*WORK REQUIRED*. Return verbatim the run of lines that opens with the line holding "removed | robot" and closes with the last line of the records.
- - - - - - -
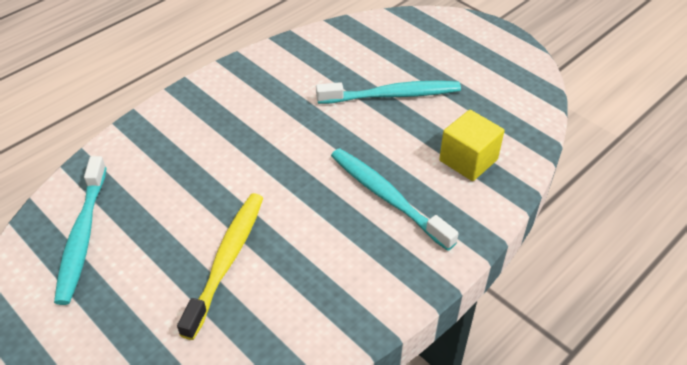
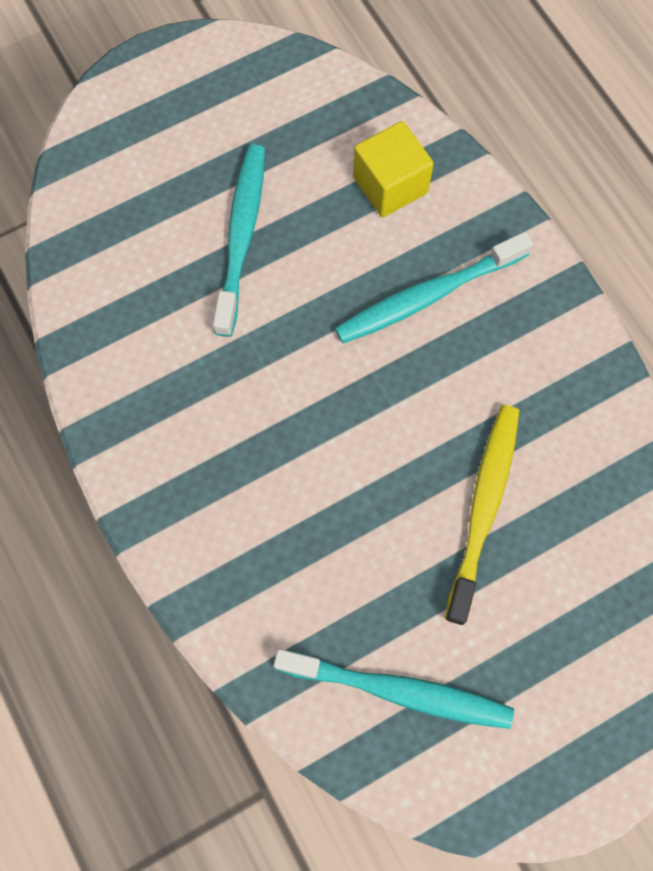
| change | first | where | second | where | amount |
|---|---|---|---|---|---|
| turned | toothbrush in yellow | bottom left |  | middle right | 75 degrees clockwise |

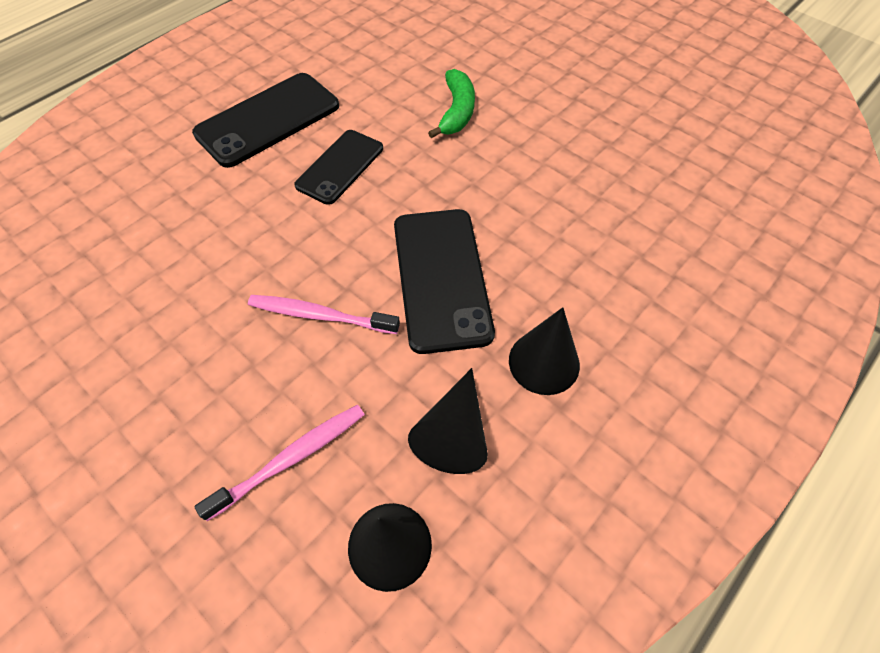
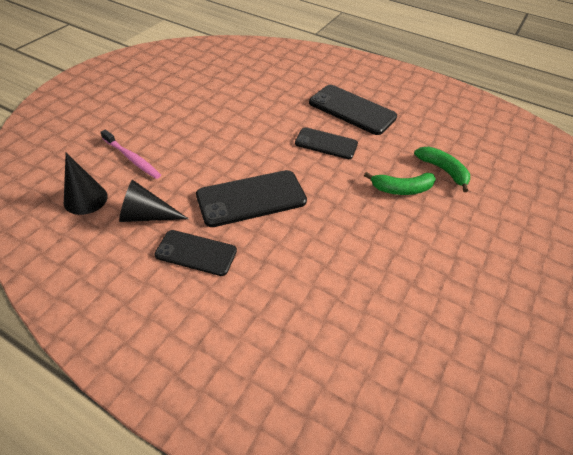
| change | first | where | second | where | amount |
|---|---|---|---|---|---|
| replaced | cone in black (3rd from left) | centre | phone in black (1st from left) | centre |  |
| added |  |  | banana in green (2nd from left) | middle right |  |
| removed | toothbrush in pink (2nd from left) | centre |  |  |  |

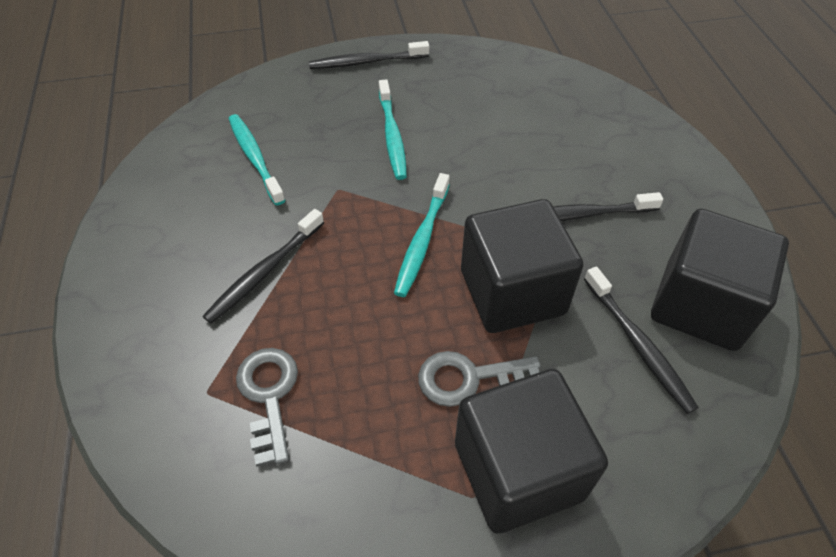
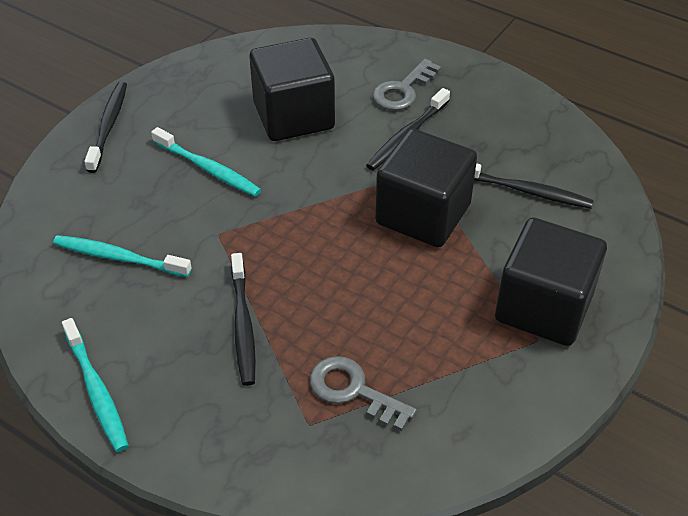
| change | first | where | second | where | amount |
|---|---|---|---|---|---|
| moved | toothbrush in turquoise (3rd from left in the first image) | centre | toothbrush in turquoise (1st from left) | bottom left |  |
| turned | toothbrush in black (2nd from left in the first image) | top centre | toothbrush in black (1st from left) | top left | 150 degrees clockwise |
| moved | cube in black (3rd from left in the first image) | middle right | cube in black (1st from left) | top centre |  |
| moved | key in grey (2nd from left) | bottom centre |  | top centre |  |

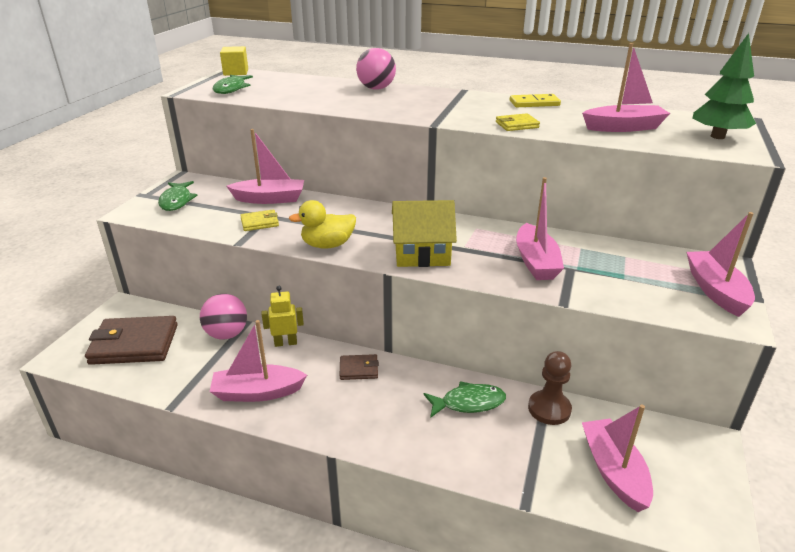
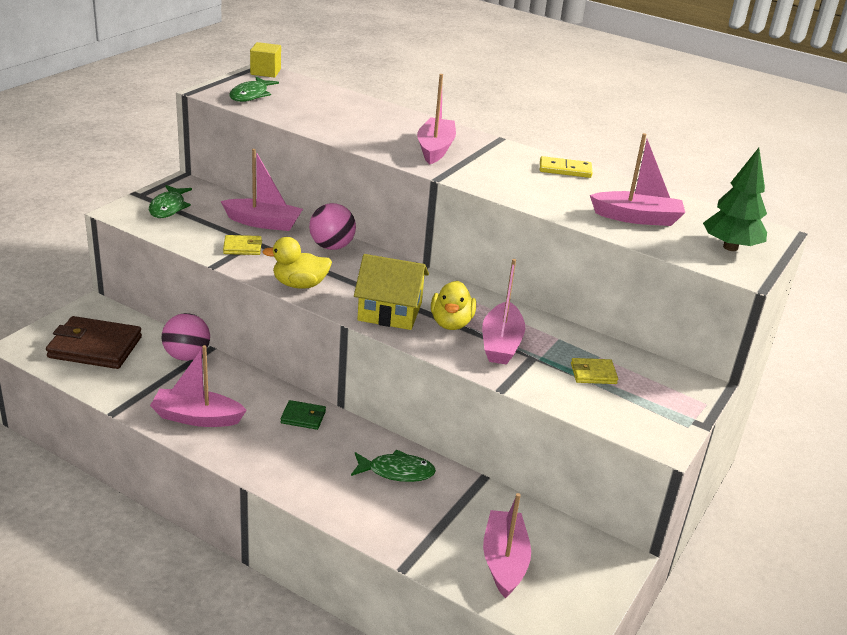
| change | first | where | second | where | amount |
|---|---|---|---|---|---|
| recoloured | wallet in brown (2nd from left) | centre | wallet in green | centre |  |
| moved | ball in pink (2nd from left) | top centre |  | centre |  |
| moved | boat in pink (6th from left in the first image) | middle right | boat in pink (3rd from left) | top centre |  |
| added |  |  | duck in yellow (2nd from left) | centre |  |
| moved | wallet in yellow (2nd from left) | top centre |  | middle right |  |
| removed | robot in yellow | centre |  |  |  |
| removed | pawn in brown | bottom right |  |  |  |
- - - - - - -
*SOLUTION TO THIS EXERCISE*.
| removed | robot in yellow | centre |  |  |  |
| removed | pawn in brown | bottom right |  |  |  |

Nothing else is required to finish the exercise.